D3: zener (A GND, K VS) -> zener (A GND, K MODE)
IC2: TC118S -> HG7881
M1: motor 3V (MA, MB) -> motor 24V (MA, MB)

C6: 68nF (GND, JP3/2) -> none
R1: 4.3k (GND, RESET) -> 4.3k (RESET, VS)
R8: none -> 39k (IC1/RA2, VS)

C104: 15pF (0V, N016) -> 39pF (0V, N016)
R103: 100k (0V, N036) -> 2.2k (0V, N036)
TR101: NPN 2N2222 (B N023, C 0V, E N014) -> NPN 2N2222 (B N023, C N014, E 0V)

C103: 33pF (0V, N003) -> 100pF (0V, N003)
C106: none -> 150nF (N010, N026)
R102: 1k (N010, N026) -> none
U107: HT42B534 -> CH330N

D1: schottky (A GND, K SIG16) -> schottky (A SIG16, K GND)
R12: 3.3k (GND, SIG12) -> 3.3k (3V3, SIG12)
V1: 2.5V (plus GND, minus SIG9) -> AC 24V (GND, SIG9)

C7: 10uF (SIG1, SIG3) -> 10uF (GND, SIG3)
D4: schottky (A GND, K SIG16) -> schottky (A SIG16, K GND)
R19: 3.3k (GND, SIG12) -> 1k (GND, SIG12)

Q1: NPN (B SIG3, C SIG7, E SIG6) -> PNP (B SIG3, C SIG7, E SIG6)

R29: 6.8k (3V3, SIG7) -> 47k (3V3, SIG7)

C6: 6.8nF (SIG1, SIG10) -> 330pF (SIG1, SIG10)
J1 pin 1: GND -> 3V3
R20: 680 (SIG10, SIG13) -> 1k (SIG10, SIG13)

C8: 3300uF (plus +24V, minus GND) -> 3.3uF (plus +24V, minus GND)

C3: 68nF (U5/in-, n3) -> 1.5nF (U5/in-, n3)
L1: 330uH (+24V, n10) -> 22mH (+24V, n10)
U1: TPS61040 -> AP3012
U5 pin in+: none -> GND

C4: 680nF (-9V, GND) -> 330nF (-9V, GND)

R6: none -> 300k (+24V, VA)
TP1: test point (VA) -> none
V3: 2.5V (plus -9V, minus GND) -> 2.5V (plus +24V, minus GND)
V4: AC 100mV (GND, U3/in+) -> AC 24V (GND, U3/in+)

☆ ☆ ☆ ☆ ☆ ☆ ☆

* _Work task_
For this exercise, please output exactly the lines above starting at the line with "R102: 1k (N010, N026) -> none" and ending at the line with "R6: none -> 300k (+24V, VA)", ends included.

* _Exercise response_
R102: 1k (N010, N026) -> none
U107: HT42B534 -> CH330N

D1: schottky (A GND, K SIG16) -> schottky (A SIG16, K GND)
R12: 3.3k (GND, SIG12) -> 3.3k (3V3, SIG12)
V1: 2.5V (plus GND, minus SIG9) -> AC 24V (GND, SIG9)

C7: 10uF (SIG1, SIG3) -> 10uF (GND, SIG3)
D4: schottky (A GND, K SIG16) -> schottky (A SIG16, K GND)
R19: 3.3k (GND, SIG12) -> 1k (GND, SIG12)

Q1: NPN (B SIG3, C SIG7, E SIG6) -> PNP (B SIG3, C SIG7, E SIG6)

R29: 6.8k (3V3, SIG7) -> 47k (3V3, SIG7)

C6: 6.8nF (SIG1, SIG10) -> 330pF (SIG1, SIG10)
J1 pin 1: GND -> 3V3
R20: 680 (SIG10, SIG13) -> 1k (SIG10, SIG13)

C8: 3300uF (plus +24V, minus GND) -> 3.3uF (plus +24V, minus GND)

C3: 68nF (U5/in-, n3) -> 1.5nF (U5/in-, n3)
L1: 330uH (+24V, n10) -> 22mH (+24V, n10)
U1: TPS61040 -> AP3012
U5 pin in+: none -> GND

C4: 680nF (-9V, GND) -> 330nF (-9V, GND)

R6: none -> 300k (+24V, VA)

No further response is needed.